• [Information provided]:
* * * * * * * * *

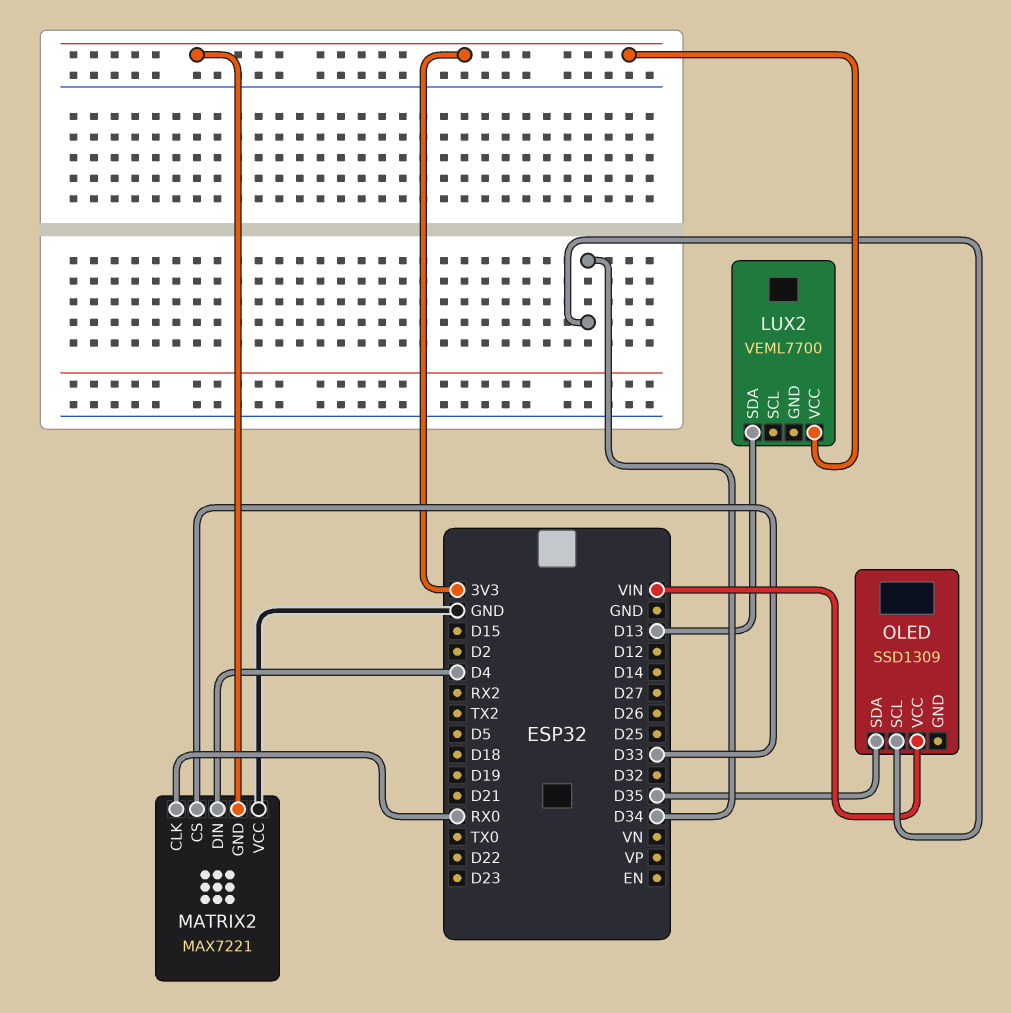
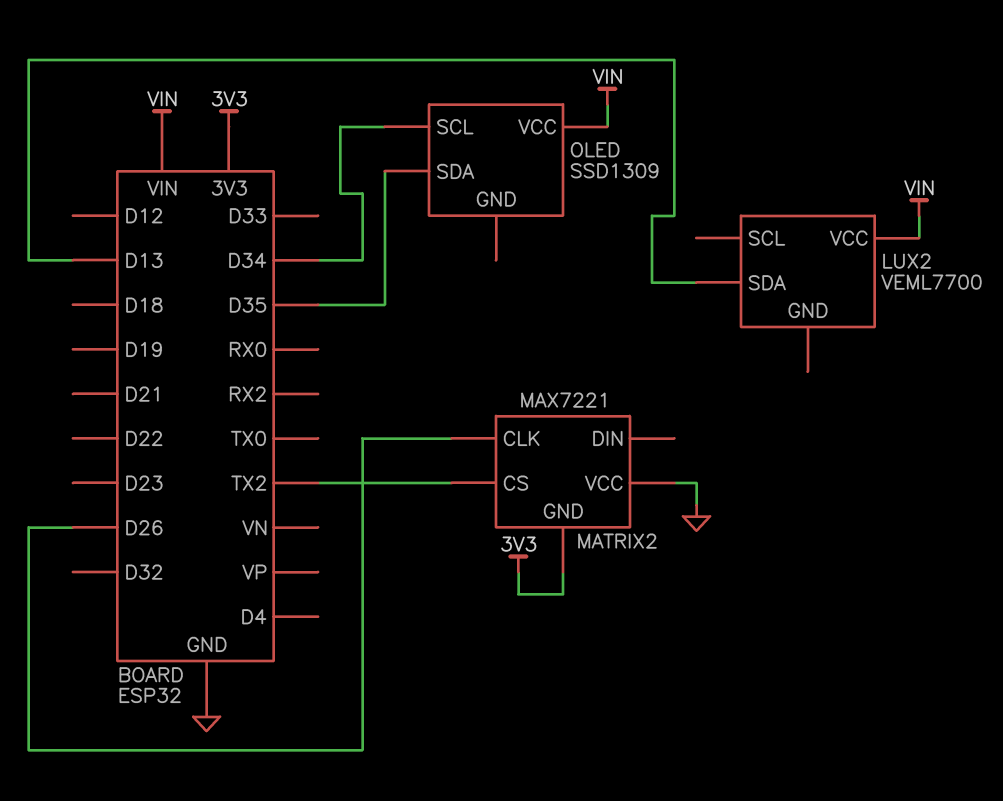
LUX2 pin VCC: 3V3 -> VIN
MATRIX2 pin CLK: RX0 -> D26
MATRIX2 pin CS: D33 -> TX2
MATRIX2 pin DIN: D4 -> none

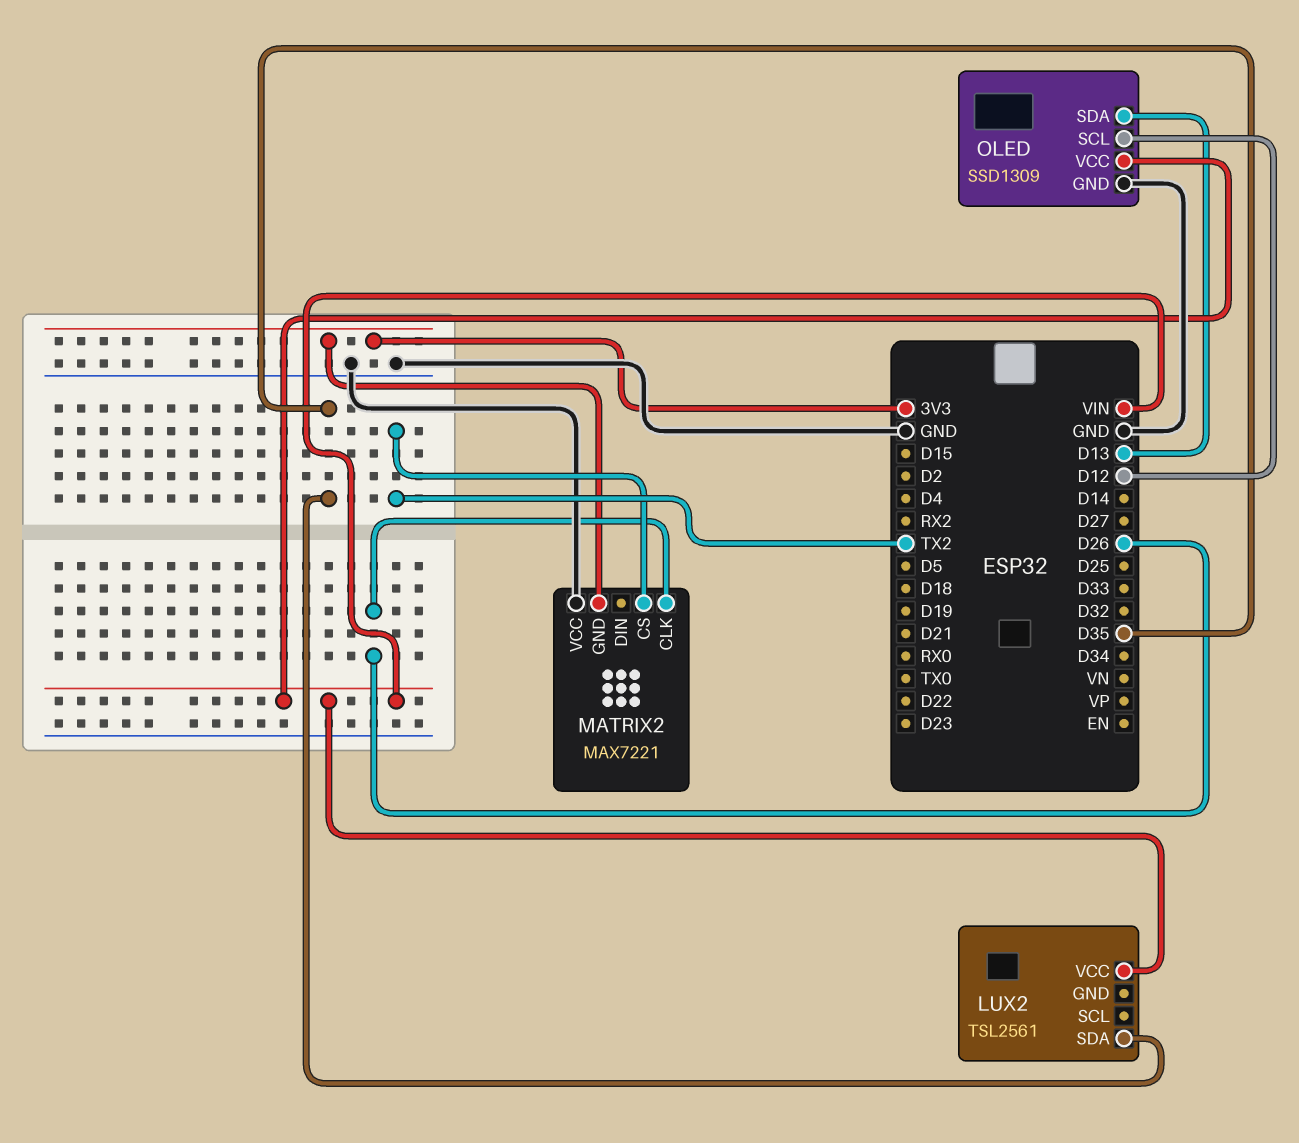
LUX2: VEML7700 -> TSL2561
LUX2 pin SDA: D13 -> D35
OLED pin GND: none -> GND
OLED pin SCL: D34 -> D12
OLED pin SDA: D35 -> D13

* * * * * * * * *

• [Task directions]:
All of the records above should be written out exactly, with the pictures left out.

• [Task answer]:
LUX2 pin VCC: 3V3 -> VIN
MATRIX2 pin CLK: RX0 -> D26
MATRIX2 pin CS: D33 -> TX2
MATRIX2 pin DIN: D4 -> none

LUX2: VEML7700 -> TSL2561
LUX2 pin SDA: D13 -> D35
OLED pin GND: none -> GND
OLED pin SCL: D34 -> D12
OLED pin SDA: D35 -> D13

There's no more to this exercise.